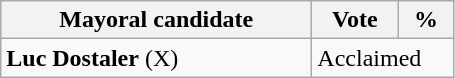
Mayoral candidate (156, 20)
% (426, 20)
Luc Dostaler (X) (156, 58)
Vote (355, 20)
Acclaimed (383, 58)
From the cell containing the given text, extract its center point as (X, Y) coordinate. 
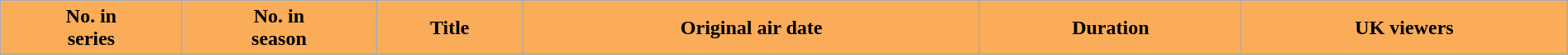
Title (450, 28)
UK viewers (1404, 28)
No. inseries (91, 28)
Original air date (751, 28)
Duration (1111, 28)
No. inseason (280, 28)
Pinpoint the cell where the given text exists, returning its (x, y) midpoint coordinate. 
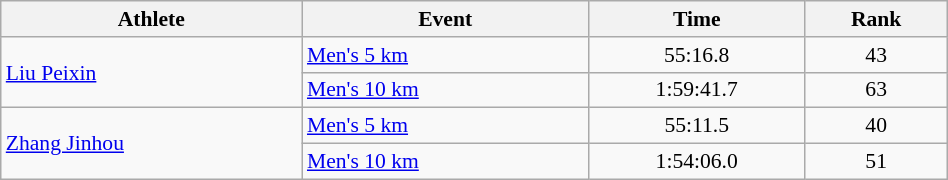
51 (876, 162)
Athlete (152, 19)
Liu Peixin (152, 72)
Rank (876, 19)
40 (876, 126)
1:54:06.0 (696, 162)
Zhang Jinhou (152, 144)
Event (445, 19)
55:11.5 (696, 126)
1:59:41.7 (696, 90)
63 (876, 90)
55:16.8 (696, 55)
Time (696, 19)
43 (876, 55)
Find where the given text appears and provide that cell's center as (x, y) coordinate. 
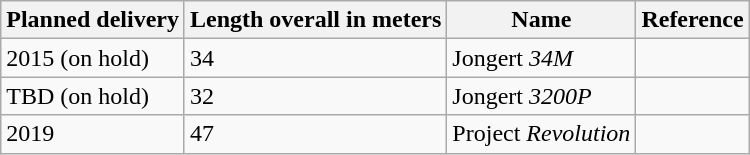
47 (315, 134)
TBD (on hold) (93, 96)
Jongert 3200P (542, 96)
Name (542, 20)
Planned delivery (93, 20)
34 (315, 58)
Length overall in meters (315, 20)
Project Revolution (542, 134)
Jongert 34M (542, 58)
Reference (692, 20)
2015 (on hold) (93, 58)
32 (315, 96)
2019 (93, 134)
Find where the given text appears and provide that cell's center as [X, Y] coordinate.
☆ ☆ ☆ ☆ ☆
TASK TO CARRY OUT. Please write out the listing again from the line with "47 (315, 134)" to the end, changing "on hold" to "postponed" and leaving everything else as it is.

OUTPUT BELOW.
47 (315, 134)
TBD (postponed) (93, 96)
Jongert 3200P (542, 96)
Name (542, 20)
Planned delivery (93, 20)
34 (315, 58)
Length overall in meters (315, 20)
Project Revolution (542, 134)
Jongert 34M (542, 58)
Reference (692, 20)
2015 (postponed) (93, 58)
32 (315, 96)
2019 (93, 134)
Find where the given text appears and provide that cell's center as [X, Y] coordinate.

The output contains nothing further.